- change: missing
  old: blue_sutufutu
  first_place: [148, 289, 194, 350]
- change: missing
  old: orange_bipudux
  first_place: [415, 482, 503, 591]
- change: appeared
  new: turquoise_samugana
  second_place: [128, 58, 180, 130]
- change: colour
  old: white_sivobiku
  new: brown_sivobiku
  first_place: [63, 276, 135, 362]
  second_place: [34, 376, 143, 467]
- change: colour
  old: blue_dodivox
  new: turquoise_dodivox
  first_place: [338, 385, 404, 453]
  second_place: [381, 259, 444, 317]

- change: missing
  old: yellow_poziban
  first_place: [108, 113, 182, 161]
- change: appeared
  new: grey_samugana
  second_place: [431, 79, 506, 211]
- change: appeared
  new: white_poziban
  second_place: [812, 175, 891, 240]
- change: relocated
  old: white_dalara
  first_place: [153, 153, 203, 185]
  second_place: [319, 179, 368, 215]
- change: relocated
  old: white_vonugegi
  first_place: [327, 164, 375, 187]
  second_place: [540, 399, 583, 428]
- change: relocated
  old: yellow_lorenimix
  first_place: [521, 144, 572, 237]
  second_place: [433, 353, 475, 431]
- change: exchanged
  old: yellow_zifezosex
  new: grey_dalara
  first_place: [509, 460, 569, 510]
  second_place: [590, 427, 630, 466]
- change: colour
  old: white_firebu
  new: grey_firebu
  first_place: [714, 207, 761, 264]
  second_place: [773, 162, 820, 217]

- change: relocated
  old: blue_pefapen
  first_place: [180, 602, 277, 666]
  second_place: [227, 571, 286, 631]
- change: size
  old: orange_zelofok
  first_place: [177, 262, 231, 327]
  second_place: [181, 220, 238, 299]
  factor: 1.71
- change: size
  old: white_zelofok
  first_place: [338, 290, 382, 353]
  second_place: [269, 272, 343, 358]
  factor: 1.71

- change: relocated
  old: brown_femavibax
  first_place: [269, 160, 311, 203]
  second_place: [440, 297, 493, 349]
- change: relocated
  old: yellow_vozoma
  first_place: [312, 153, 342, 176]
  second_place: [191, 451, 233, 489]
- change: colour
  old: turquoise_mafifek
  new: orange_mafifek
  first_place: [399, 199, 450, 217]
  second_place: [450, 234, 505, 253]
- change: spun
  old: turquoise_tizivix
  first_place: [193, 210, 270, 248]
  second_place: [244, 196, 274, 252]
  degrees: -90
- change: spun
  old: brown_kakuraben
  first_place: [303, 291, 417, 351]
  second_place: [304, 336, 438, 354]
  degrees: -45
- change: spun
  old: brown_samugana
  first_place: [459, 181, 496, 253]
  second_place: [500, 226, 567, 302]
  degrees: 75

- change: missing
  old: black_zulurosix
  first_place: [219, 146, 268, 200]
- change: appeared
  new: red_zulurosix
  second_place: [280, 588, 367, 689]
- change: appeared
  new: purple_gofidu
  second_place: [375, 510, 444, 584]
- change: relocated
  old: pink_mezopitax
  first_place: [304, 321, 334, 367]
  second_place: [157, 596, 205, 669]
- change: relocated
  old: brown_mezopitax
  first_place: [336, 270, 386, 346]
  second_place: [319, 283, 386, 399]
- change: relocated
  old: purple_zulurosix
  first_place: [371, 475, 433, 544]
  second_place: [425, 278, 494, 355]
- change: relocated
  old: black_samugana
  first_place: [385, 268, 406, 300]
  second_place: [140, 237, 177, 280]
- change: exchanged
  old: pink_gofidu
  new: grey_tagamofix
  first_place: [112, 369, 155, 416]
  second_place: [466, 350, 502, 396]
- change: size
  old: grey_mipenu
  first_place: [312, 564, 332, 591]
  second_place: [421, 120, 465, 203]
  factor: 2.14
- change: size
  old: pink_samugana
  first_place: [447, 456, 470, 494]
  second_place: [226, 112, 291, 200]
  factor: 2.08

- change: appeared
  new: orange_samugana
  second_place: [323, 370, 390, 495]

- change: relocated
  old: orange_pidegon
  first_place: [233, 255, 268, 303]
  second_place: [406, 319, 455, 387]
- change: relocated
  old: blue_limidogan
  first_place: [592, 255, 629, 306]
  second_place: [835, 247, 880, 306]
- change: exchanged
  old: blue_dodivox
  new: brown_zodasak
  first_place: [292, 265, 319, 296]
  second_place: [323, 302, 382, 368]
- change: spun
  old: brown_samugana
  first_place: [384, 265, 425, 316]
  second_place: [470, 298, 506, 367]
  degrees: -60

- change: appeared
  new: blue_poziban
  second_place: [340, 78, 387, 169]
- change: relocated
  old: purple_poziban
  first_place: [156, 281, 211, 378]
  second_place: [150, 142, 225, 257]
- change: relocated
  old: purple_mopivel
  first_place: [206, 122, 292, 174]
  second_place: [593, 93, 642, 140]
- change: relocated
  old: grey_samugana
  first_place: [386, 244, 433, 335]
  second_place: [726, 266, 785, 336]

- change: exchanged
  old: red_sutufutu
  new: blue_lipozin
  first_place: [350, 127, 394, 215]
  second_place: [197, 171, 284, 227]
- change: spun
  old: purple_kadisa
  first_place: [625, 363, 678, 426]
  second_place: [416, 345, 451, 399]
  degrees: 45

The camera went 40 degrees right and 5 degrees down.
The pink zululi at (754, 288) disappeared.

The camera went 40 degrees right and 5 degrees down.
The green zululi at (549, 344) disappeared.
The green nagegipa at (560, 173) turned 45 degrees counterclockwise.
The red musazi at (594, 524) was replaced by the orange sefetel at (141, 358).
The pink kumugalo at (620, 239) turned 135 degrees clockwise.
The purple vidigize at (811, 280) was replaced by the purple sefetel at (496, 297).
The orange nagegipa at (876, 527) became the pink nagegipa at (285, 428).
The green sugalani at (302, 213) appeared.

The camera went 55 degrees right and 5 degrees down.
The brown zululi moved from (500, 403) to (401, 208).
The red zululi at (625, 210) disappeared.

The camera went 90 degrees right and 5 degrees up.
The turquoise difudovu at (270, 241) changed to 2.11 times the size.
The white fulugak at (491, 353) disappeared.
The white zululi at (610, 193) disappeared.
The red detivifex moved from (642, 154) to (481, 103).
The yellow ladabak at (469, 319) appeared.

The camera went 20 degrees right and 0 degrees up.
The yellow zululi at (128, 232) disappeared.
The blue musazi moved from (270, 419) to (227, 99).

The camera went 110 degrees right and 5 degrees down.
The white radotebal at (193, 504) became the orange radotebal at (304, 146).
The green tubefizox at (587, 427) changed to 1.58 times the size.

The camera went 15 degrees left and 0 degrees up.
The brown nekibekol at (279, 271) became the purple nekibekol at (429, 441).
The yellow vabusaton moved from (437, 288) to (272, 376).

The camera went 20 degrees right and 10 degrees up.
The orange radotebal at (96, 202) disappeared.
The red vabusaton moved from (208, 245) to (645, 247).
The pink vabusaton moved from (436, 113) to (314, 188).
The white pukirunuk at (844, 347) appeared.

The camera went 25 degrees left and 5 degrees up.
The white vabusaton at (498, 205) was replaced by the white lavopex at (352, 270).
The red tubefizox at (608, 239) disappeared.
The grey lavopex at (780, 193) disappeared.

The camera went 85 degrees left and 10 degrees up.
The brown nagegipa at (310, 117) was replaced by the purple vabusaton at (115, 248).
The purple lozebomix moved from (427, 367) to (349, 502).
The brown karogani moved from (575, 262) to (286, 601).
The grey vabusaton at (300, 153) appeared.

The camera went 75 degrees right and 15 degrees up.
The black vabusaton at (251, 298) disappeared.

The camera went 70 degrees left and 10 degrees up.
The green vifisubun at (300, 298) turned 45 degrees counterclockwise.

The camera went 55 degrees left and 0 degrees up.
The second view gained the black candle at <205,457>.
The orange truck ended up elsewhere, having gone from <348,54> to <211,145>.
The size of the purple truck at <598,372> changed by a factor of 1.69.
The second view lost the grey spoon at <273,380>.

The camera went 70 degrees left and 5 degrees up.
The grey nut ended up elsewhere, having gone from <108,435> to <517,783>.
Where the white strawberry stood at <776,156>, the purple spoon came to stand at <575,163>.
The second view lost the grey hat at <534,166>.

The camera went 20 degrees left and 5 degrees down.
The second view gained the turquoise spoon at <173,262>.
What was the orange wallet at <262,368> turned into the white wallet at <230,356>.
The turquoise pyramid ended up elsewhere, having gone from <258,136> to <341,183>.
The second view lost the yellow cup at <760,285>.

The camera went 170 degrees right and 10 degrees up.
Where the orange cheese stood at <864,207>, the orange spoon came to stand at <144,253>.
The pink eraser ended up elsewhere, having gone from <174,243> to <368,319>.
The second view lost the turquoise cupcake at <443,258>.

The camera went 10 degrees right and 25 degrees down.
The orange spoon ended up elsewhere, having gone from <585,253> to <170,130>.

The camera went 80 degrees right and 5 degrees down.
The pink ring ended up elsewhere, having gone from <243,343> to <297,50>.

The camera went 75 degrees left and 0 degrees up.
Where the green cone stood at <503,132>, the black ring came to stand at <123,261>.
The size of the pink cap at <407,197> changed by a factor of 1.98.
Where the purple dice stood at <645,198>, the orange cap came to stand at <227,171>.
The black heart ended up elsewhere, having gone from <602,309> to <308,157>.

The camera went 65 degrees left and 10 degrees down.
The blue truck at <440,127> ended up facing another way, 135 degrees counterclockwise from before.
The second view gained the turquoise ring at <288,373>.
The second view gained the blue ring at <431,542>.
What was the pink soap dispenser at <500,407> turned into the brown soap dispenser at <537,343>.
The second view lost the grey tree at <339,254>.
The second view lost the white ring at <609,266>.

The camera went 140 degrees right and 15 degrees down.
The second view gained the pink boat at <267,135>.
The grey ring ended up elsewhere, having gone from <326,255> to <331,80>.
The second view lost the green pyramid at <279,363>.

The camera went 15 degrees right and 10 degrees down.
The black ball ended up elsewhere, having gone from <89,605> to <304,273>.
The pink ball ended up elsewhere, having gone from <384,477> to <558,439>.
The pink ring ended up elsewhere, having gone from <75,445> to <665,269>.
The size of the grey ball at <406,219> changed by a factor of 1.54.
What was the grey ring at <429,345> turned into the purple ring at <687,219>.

> WHAT YOU NEED TO DO: Return exactly the lines that run from the top of the listing above to the line containing "new: turquoise_dodivox", please, keeping both end lines and leaving out everything else.

> EXPECTED ANSWER:
- change: missing
  old: blue_sutufutu
  first_place: [148, 289, 194, 350]
- change: missing
  old: orange_bipudux
  first_place: [415, 482, 503, 591]
- change: appeared
  new: turquoise_samugana
  second_place: [128, 58, 180, 130]
- change: colour
  old: white_sivobiku
  new: brown_sivobiku
  first_place: [63, 276, 135, 362]
  second_place: [34, 376, 143, 467]
- change: colour
  old: blue_dodivox
  new: turquoise_dodivox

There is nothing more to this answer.